+++ INPUT FOR THIS TASK +++

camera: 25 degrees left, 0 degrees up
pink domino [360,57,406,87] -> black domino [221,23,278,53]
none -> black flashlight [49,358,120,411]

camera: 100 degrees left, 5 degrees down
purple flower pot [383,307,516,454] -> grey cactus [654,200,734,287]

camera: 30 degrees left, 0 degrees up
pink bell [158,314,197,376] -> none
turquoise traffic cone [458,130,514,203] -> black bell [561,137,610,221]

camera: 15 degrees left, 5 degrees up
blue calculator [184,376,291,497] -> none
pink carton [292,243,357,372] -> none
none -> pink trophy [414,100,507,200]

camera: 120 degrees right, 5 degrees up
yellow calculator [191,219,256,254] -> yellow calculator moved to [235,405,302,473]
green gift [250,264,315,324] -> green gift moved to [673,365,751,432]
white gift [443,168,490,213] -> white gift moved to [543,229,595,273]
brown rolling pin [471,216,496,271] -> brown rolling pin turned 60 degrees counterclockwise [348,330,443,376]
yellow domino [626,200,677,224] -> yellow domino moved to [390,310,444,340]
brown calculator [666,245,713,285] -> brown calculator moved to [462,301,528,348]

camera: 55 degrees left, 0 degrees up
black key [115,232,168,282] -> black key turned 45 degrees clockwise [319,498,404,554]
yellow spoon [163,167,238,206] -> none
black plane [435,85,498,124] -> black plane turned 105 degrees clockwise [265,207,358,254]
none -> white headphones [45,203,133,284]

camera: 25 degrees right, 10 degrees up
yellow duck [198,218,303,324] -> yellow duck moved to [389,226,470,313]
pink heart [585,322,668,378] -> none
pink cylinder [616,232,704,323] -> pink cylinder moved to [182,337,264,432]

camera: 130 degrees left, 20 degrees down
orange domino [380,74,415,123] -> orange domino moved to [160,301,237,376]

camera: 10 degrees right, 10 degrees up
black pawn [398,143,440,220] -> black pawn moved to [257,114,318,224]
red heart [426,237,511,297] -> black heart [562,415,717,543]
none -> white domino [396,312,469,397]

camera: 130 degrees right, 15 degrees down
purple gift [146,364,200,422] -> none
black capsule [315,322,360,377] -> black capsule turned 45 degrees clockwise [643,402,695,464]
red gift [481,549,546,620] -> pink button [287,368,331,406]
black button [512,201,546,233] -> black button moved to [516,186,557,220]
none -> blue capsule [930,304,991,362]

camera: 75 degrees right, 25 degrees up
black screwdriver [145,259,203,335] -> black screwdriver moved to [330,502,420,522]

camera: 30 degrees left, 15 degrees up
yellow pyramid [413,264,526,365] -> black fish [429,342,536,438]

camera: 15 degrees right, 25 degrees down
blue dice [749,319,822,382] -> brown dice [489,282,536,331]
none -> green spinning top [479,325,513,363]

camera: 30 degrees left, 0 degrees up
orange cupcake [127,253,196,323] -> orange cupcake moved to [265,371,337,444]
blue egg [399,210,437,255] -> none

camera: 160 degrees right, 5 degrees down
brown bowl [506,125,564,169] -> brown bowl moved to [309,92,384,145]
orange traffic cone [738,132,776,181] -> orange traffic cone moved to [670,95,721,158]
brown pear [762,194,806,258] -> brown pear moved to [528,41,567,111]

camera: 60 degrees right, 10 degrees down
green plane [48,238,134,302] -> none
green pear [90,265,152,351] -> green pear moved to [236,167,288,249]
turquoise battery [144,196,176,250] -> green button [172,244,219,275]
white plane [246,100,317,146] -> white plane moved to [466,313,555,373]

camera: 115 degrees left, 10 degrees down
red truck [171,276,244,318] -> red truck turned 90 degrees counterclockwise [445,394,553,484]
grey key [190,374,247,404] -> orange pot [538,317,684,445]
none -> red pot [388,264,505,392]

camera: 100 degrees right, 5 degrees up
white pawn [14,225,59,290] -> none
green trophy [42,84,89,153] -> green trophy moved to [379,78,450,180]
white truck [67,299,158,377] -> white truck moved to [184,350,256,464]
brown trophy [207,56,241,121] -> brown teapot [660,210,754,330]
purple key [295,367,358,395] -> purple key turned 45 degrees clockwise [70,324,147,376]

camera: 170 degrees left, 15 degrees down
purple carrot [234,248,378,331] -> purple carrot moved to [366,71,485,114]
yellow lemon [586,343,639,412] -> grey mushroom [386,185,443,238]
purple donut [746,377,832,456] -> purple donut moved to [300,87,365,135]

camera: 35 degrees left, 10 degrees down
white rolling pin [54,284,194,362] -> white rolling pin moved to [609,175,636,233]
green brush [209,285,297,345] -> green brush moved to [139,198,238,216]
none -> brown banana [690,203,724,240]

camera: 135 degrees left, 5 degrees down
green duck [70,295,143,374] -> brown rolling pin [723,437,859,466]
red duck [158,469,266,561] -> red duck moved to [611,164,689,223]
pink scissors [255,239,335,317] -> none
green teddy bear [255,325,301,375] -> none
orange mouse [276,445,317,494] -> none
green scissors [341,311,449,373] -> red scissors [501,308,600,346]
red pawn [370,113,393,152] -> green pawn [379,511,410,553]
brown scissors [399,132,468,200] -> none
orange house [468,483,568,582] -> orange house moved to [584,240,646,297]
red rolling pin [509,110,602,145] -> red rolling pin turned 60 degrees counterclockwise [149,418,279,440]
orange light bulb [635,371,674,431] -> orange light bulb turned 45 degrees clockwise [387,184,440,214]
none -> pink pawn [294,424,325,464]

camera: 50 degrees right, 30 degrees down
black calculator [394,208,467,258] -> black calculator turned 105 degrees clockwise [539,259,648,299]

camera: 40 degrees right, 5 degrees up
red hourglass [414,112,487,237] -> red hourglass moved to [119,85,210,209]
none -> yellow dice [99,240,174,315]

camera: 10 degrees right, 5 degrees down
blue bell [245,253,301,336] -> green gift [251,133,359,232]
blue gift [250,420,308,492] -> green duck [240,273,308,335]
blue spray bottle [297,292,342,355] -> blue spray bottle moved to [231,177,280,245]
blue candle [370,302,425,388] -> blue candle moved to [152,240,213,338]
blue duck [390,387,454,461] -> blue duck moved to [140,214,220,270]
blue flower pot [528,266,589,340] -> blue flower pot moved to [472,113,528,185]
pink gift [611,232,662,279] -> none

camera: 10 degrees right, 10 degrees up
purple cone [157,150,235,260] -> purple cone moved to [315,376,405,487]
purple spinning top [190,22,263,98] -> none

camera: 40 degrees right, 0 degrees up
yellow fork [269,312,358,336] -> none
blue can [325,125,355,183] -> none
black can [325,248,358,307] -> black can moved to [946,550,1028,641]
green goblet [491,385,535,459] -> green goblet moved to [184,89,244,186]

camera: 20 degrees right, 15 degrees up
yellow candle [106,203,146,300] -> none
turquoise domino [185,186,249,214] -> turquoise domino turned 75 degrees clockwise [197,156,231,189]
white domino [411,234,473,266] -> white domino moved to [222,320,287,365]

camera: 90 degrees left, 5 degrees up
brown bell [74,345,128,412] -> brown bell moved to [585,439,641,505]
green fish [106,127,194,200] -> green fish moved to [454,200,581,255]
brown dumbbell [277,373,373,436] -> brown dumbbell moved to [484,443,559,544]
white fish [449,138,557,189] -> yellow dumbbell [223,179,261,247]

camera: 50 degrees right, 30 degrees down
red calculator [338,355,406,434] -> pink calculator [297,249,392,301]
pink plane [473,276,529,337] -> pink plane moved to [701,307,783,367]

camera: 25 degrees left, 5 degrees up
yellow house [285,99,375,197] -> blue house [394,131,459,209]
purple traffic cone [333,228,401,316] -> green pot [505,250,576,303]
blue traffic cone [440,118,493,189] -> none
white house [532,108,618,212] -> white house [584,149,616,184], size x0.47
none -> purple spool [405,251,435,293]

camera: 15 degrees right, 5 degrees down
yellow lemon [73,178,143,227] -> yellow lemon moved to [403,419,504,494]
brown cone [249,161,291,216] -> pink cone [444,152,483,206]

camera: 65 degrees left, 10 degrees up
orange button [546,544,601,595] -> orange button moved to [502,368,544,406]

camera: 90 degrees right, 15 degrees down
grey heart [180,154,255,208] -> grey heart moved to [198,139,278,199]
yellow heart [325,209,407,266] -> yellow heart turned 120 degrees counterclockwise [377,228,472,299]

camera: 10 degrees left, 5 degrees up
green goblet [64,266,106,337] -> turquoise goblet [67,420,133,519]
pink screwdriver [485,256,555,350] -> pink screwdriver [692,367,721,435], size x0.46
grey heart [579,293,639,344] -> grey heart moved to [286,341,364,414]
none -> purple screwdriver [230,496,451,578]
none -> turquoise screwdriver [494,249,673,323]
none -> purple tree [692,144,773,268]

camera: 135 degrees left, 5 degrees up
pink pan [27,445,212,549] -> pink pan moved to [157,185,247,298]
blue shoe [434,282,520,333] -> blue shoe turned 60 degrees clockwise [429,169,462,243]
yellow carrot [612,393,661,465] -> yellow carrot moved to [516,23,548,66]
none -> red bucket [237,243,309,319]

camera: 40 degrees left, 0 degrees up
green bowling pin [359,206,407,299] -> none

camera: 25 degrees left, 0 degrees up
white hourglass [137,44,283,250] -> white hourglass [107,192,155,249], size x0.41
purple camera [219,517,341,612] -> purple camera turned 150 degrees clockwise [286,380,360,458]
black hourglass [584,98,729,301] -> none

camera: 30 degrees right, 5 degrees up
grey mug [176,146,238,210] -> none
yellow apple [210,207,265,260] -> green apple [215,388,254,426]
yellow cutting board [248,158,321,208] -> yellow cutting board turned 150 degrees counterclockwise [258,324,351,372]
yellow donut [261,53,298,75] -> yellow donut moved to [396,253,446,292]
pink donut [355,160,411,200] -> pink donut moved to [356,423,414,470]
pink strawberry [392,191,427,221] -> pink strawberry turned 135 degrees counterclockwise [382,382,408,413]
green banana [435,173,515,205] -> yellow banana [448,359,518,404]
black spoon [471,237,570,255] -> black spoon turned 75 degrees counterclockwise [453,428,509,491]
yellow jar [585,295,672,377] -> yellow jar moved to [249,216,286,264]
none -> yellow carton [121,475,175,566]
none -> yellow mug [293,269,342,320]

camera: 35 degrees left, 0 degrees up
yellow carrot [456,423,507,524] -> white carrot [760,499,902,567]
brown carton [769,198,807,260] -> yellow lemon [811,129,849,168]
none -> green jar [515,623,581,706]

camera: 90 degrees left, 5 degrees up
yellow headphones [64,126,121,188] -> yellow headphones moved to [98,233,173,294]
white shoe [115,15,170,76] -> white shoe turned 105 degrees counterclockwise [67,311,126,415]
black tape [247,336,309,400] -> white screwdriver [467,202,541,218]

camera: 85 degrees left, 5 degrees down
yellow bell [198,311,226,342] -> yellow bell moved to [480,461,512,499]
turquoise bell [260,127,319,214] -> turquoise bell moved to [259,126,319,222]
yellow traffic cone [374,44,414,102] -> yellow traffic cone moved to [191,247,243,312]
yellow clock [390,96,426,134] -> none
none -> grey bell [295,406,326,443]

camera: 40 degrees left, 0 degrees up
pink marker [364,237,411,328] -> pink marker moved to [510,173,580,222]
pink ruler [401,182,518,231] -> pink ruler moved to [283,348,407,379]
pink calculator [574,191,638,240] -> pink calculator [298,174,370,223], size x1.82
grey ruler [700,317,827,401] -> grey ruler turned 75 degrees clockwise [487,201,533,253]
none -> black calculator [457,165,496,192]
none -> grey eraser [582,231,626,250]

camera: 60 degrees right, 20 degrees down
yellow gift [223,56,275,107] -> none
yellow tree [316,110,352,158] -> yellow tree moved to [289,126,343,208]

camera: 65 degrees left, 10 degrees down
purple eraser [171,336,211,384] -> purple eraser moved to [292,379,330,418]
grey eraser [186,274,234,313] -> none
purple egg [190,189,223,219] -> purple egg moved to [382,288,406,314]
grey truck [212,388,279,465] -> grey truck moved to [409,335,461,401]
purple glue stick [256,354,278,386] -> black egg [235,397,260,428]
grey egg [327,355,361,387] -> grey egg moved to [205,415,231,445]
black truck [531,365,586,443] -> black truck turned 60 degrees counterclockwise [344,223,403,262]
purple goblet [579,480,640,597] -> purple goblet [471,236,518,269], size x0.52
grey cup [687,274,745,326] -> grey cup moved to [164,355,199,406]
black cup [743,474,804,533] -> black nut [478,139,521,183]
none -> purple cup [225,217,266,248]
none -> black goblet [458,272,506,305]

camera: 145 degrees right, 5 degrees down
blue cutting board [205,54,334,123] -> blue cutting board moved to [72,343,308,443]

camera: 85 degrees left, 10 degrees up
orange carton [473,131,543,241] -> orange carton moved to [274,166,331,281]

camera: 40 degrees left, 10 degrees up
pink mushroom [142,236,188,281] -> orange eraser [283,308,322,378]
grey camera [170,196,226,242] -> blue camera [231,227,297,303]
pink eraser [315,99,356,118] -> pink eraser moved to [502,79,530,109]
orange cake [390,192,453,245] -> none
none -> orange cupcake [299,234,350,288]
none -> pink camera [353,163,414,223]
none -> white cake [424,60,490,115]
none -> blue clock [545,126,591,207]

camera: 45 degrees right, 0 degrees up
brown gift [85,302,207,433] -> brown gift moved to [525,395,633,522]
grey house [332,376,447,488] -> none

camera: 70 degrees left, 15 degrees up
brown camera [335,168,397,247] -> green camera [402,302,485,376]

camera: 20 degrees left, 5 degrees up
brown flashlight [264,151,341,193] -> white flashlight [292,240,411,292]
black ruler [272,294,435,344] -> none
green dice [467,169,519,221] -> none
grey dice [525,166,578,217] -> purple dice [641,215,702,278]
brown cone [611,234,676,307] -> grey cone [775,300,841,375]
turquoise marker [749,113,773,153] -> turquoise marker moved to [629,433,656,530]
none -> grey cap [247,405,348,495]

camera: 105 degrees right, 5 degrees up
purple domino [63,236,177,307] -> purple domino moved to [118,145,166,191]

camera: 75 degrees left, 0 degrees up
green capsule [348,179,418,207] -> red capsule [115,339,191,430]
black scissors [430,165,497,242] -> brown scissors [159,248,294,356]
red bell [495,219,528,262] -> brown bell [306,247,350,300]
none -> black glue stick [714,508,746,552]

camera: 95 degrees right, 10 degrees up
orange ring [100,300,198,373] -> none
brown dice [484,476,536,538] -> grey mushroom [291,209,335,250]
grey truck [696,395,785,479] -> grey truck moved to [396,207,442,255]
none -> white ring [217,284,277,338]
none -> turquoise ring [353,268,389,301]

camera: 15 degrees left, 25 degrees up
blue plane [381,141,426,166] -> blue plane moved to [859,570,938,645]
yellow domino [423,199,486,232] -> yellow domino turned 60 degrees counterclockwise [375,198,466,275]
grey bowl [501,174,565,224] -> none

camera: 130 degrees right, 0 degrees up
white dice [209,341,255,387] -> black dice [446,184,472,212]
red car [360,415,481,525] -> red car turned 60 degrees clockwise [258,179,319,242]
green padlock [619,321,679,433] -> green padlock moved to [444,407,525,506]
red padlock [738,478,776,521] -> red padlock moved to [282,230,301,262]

+++

BRIEF
In the data above, which lines lie between the line with "grey egg [327,355,361,387]" and the line with "camera: 145 degrees right, 5 degrees down", inclusive? Print those lines exactly and nothing else.

EXERCISE SOLUTION
grey egg [327,355,361,387] -> grey egg moved to [205,415,231,445]
black truck [531,365,586,443] -> black truck turned 60 degrees counterclockwise [344,223,403,262]
purple goblet [579,480,640,597] -> purple goblet [471,236,518,269], size x0.52
grey cup [687,274,745,326] -> grey cup moved to [164,355,199,406]
black cup [743,474,804,533] -> black nut [478,139,521,183]
none -> purple cup [225,217,266,248]
none -> black goblet [458,272,506,305]

camera: 145 degrees right, 5 degrees down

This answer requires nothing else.